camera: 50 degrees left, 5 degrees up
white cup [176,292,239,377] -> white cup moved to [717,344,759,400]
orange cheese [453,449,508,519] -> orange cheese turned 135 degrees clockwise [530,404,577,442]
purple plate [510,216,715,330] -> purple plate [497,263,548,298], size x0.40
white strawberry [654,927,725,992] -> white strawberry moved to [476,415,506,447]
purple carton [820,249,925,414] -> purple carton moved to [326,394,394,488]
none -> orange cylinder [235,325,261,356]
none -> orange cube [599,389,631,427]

+ + +

• _Aim of the exercise_
What you return must be the lines from the line holding "none -> orange cylinder [235,325,261,356]" through the final line of the material, word for word, and nothing more.

• _Reply to the task_
none -> orange cylinder [235,325,261,356]
none -> orange cube [599,389,631,427]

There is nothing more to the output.